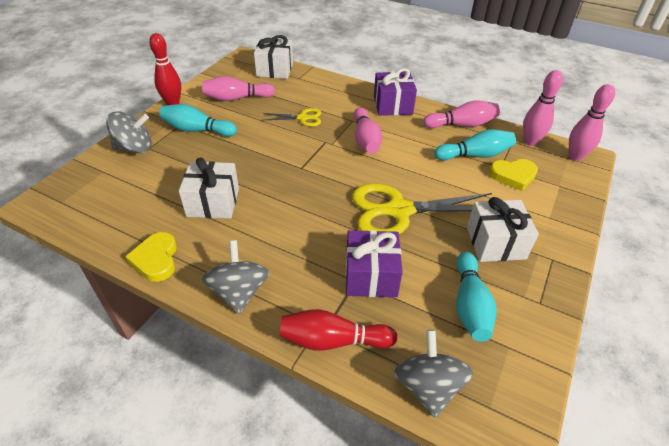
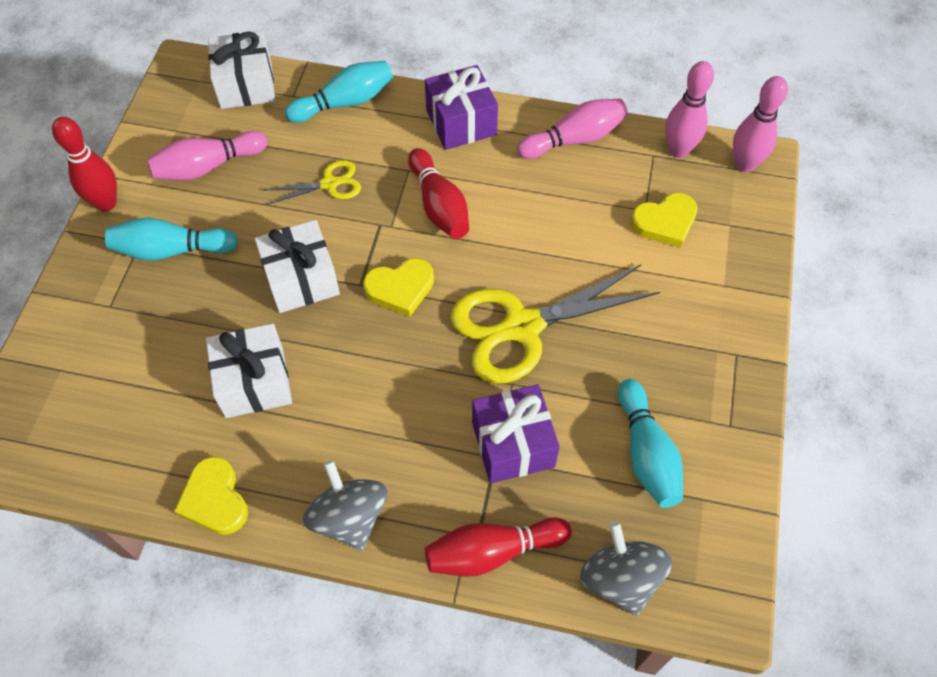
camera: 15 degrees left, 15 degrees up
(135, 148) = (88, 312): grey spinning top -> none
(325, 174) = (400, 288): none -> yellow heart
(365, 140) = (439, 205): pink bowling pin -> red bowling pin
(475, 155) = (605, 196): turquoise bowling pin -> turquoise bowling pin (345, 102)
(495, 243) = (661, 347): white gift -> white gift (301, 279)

__________

[ABOUT THIS EXERCISE]: Print the records above verbatim, minus any pictures.

[RESPONSE BOX]:
camera: 15 degrees left, 15 degrees up
(135, 148) = (88, 312): grey spinning top -> none
(325, 174) = (400, 288): none -> yellow heart
(365, 140) = (439, 205): pink bowling pin -> red bowling pin
(475, 155) = (605, 196): turquoise bowling pin -> turquoise bowling pin (345, 102)
(495, 243) = (661, 347): white gift -> white gift (301, 279)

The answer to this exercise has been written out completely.